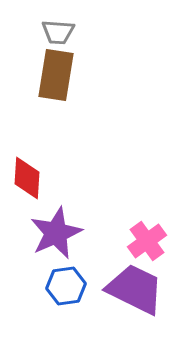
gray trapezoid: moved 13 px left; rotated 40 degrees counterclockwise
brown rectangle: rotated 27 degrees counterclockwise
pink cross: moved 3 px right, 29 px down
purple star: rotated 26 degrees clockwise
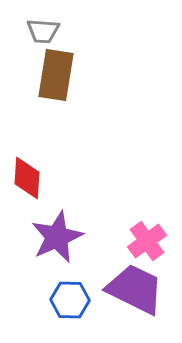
gray trapezoid: moved 15 px left, 1 px up
purple star: moved 1 px right, 4 px down
blue hexagon: moved 4 px right, 14 px down; rotated 9 degrees clockwise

**AIM OF THE EXERCISE**.
Starting at the line that contains "gray trapezoid: moved 15 px left, 1 px up" and continuing through the end of the material, rewrite those lines with "purple star" changed to "green star" and everything else left unchanged.

**IN RESPONSE**.
gray trapezoid: moved 15 px left, 1 px up
green star: moved 1 px right, 4 px down
blue hexagon: moved 4 px right, 14 px down; rotated 9 degrees clockwise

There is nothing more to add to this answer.